*** Dataset records
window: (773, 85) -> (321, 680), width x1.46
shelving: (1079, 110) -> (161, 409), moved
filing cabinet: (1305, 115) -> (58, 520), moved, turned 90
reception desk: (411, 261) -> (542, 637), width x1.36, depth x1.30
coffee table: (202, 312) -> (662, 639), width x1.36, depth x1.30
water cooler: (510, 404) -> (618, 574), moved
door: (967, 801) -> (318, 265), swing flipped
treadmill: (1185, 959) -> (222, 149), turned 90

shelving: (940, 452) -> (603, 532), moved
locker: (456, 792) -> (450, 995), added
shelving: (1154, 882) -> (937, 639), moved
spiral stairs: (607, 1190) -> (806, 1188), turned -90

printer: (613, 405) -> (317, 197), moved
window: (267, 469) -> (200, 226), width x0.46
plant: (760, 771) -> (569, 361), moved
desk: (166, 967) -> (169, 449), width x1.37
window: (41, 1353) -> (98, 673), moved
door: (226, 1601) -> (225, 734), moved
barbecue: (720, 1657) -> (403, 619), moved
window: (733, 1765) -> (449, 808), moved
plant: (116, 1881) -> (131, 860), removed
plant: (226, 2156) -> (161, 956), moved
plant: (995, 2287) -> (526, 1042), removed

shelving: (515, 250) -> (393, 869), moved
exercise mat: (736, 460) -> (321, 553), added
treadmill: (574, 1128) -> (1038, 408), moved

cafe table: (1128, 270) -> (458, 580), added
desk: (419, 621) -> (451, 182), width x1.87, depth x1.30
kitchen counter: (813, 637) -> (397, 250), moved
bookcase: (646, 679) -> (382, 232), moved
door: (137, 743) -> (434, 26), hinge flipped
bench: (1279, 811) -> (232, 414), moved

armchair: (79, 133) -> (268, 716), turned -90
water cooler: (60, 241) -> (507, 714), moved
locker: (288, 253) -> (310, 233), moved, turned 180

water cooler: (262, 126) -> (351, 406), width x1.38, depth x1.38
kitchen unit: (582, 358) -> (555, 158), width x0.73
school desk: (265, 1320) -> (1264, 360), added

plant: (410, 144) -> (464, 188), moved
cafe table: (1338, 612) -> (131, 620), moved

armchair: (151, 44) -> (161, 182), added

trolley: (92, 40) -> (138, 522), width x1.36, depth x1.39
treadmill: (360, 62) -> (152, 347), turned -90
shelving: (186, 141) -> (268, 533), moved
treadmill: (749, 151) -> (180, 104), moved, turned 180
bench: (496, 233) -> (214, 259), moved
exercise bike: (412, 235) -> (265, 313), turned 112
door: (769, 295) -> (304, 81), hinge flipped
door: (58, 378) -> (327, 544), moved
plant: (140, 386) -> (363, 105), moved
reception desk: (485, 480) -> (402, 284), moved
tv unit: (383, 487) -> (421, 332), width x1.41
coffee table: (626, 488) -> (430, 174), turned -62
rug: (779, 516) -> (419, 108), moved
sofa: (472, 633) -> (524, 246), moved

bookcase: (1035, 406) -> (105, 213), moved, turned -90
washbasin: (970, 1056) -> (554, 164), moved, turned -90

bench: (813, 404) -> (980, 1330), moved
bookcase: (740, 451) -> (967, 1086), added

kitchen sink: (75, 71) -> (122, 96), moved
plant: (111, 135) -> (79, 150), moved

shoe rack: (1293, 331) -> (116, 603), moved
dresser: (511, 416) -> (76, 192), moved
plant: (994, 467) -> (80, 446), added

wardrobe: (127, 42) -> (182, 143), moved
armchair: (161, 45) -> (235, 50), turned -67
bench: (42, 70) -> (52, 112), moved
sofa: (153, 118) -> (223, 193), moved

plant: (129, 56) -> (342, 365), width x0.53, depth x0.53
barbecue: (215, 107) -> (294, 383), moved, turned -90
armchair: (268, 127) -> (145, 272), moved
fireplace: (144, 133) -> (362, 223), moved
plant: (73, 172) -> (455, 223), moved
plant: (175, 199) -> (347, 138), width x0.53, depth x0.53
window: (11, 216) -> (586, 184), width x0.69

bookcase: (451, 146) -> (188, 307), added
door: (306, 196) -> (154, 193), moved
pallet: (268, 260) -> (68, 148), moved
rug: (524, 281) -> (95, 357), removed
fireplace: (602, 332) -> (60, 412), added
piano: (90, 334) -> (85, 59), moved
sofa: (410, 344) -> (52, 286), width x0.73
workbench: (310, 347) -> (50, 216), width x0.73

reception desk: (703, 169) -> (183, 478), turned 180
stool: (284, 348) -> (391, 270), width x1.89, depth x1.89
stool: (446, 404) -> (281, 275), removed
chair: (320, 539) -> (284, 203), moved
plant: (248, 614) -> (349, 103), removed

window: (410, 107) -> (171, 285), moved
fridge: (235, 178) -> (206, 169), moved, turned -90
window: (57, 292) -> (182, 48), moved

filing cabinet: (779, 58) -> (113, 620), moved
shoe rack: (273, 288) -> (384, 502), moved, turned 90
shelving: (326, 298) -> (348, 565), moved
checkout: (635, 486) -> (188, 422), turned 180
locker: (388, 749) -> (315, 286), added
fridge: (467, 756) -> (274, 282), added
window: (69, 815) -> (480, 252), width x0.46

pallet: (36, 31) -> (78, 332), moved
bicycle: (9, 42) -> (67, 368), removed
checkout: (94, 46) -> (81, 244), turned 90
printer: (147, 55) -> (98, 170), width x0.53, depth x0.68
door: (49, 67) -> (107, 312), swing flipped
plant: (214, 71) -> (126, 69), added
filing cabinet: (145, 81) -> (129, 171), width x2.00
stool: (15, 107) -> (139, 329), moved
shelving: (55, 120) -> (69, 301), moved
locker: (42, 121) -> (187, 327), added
******
### [What is being asked]
Begin with the first line of the records and finish with the line containing "barbecue: (720, 1657) -> (403, 619), moved". Reproduce those lines exactly, both ends included, and nothing else.

### [Answer section]
window: (773, 85) -> (321, 680), width x1.46
shelving: (1079, 110) -> (161, 409), moved
filing cabinet: (1305, 115) -> (58, 520), moved, turned 90
reception desk: (411, 261) -> (542, 637), width x1.36, depth x1.30
coffee table: (202, 312) -> (662, 639), width x1.36, depth x1.30
water cooler: (510, 404) -> (618, 574), moved
door: (967, 801) -> (318, 265), swing flipped
treadmill: (1185, 959) -> (222, 149), turned 90

shelving: (940, 452) -> (603, 532), moved
locker: (456, 792) -> (450, 995), added
shelving: (1154, 882) -> (937, 639), moved
spiral stairs: (607, 1190) -> (806, 1188), turned -90

printer: (613, 405) -> (317, 197), moved
window: (267, 469) -> (200, 226), width x0.46
plant: (760, 771) -> (569, 361), moved
desk: (166, 967) -> (169, 449), width x1.37
window: (41, 1353) -> (98, 673), moved
door: (226, 1601) -> (225, 734), moved
barbecue: (720, 1657) -> (403, 619), moved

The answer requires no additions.